_HOW TO COMPLETE THIS TASK_. Starting at the line that contains "[244, 584, 287, 625] (first image)", transcribe each line exactly through the last line of the data. Include nothing else.

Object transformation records

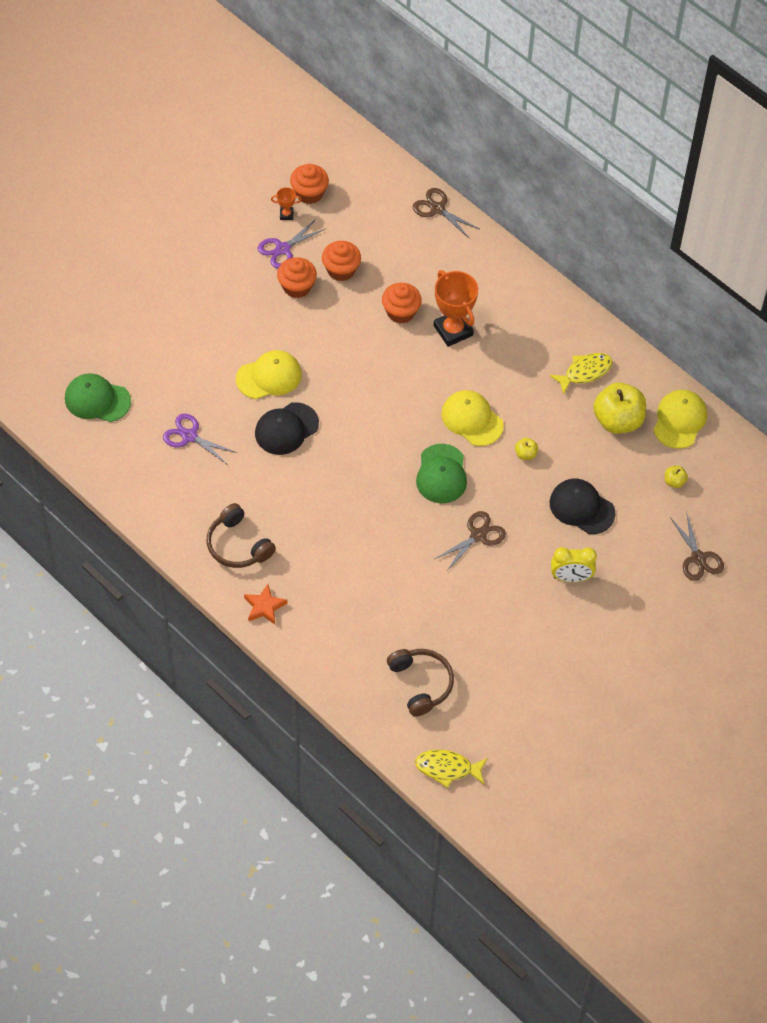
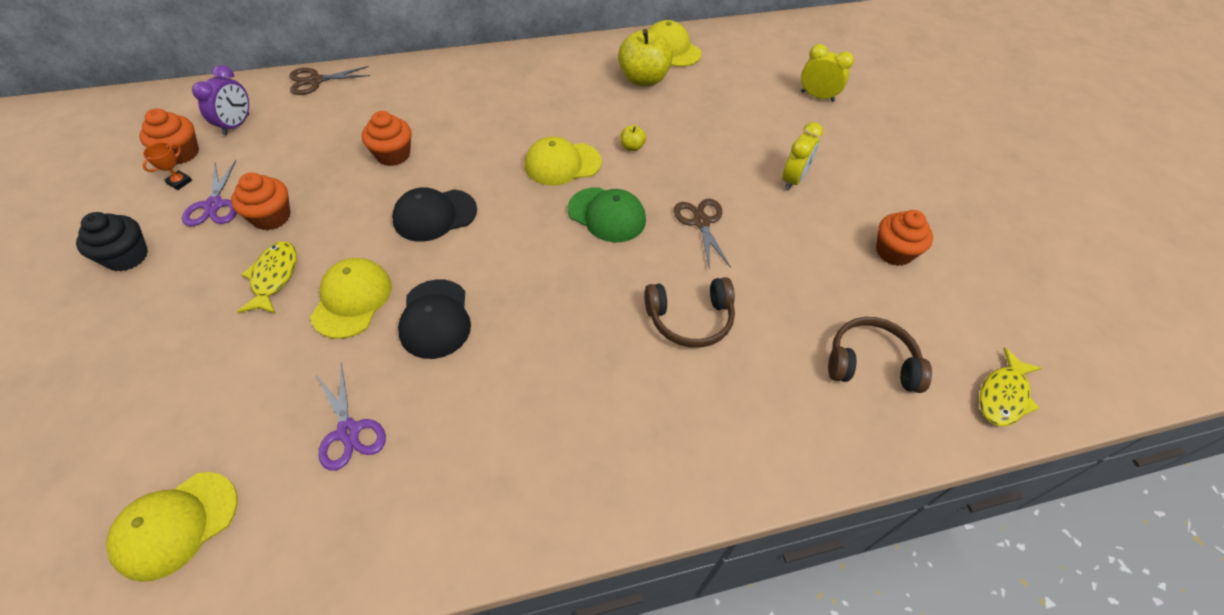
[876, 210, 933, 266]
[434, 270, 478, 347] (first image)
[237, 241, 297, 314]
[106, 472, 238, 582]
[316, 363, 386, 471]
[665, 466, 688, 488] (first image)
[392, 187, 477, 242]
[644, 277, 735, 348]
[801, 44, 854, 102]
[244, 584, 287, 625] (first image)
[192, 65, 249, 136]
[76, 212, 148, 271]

_SOLUTION FOR THIS TASK_.
[244, 584, 287, 625] (first image)
[192, 65, 249, 136]
[76, 212, 148, 271]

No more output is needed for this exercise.